*RECORDS FOR THE EXERCISE*:
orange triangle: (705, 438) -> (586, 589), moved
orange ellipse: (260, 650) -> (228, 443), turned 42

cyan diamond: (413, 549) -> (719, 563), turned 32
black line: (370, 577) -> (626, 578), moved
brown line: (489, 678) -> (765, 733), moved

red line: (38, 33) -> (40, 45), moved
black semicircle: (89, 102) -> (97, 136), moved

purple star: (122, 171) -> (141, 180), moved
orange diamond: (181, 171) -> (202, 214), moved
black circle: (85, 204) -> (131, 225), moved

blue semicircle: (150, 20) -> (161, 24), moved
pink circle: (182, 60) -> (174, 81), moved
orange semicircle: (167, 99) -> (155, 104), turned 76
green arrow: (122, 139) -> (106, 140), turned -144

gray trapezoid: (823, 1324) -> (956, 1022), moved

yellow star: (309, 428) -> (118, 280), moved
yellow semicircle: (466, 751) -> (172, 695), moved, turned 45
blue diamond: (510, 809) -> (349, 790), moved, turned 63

*PROBLEM DESCRIPTION*: Transcribe, exactly as written, all lines of the entries above from the first to the one containing "purple star: (122, 171) -> (141, 180), moved", and no more.

*RESPONSE BELOW*:
orange triangle: (705, 438) -> (586, 589), moved
orange ellipse: (260, 650) -> (228, 443), turned 42

cyan diamond: (413, 549) -> (719, 563), turned 32
black line: (370, 577) -> (626, 578), moved
brown line: (489, 678) -> (765, 733), moved

red line: (38, 33) -> (40, 45), moved
black semicircle: (89, 102) -> (97, 136), moved

purple star: (122, 171) -> (141, 180), moved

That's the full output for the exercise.